ASSIGNMENT: Nothing outside the range is to be copied. From the entries below, reproduce exactly the lines starting at the one with "(266, 218) = (384, 241): pink plate -> none" and ending at the one with "(241, 287) = (331, 243): grey", without pictures.

Object tracking records
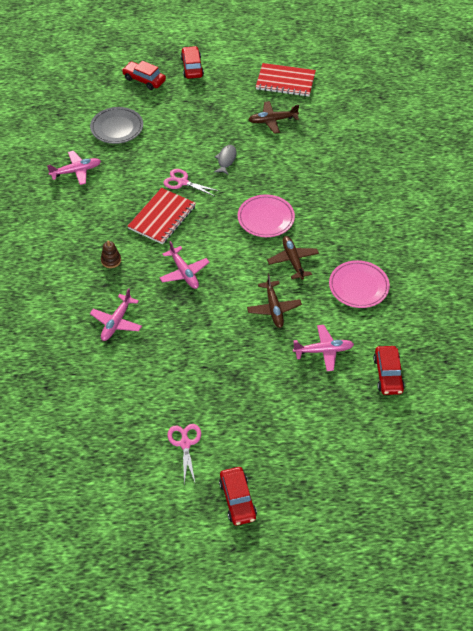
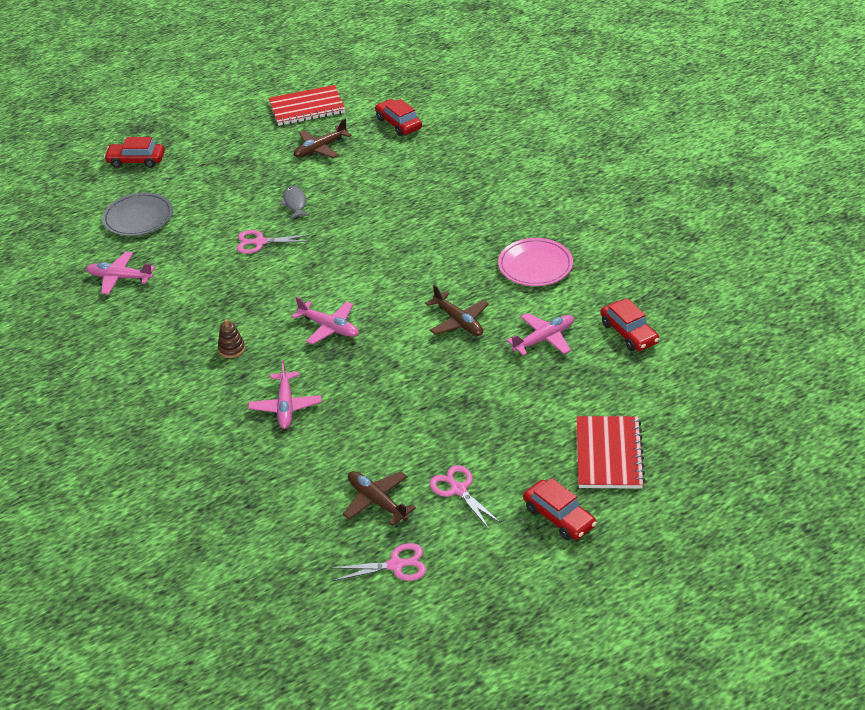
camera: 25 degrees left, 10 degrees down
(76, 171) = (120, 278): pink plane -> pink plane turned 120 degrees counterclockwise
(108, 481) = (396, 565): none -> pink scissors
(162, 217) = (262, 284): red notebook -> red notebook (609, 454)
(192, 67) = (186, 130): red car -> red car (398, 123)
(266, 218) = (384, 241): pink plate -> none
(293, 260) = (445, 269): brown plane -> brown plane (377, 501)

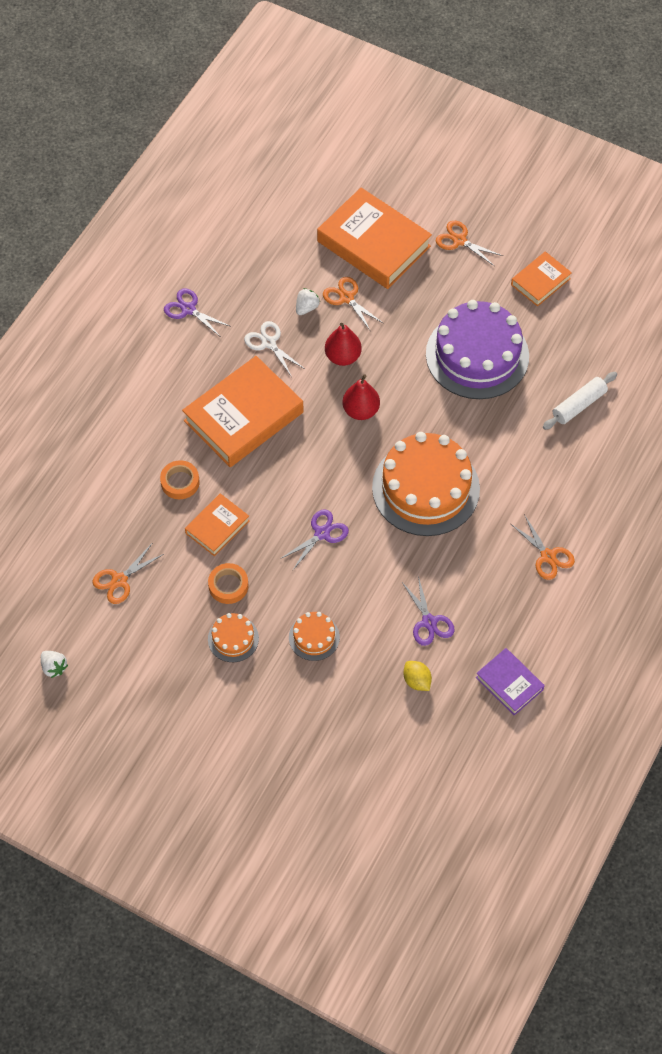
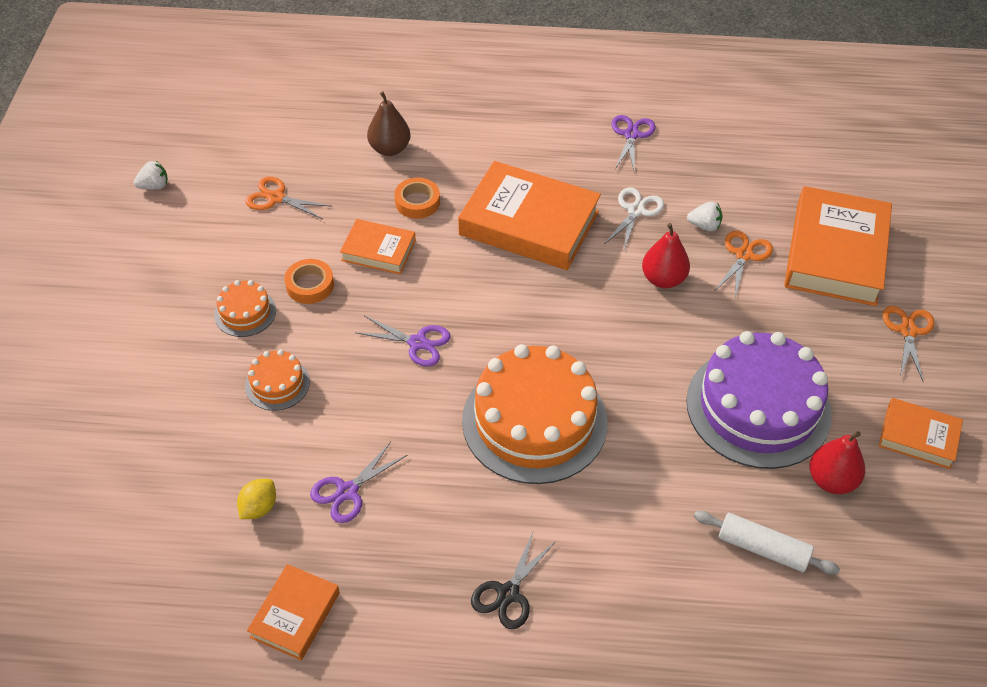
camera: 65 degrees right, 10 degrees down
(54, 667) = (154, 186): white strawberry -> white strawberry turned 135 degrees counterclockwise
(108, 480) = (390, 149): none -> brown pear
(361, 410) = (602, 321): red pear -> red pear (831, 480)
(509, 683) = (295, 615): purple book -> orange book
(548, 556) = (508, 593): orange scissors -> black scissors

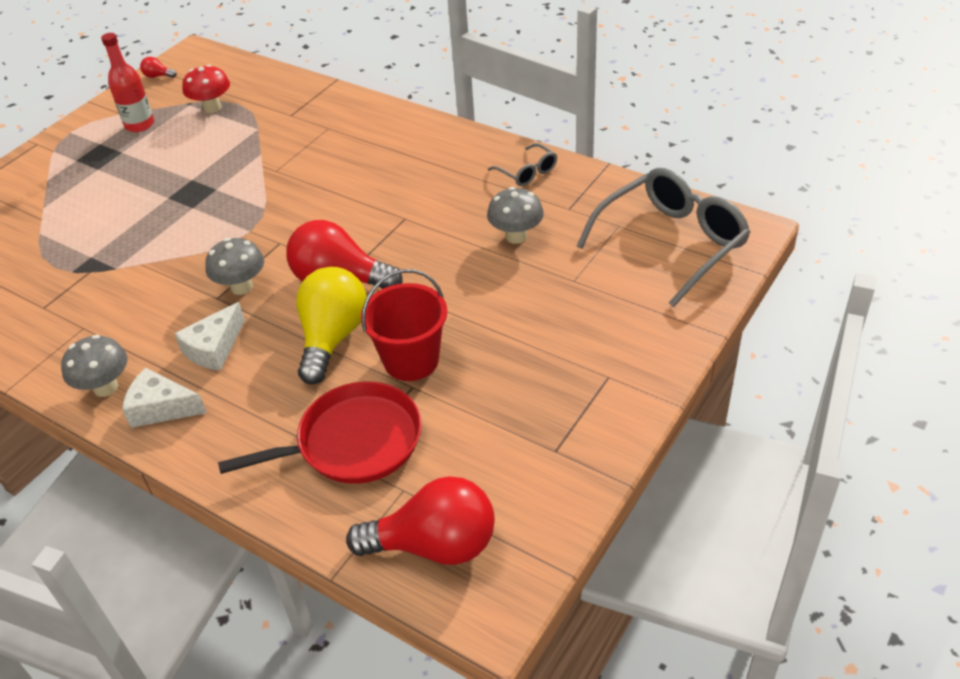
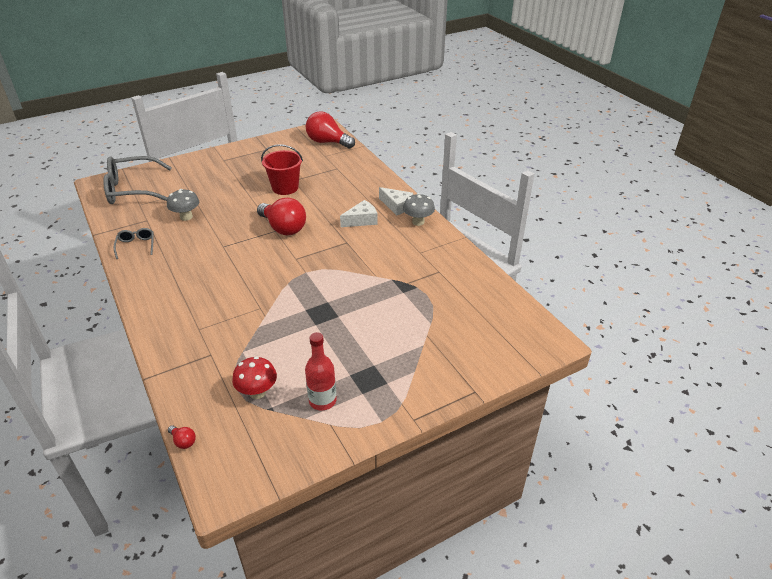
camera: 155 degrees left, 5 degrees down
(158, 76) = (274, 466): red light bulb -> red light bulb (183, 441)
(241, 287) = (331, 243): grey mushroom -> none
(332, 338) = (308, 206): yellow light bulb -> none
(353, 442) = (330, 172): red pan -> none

TASK RESULT:
(266, 218) = (384, 241): pink plate -> none
(293, 260) = (445, 269): brown plane -> brown plane (377, 501)

camera: 65 degrees right, 10 degrees down
(54, 667) = (154, 186): white strawberry -> white strawberry turned 135 degrees counterclockwise
(108, 480) = (390, 149): none -> brown pear
(361, 410) = (602, 321): red pear -> red pear (831, 480)
(509, 683) = (295, 615): purple book -> orange book
(548, 556) = (508, 593): orange scissors -> black scissors

camera: 155 degrees left, 5 degrees down
(158, 76) = (274, 466): red light bulb -> red light bulb (183, 441)
(241, 287) = (331, 243): grey mushroom -> none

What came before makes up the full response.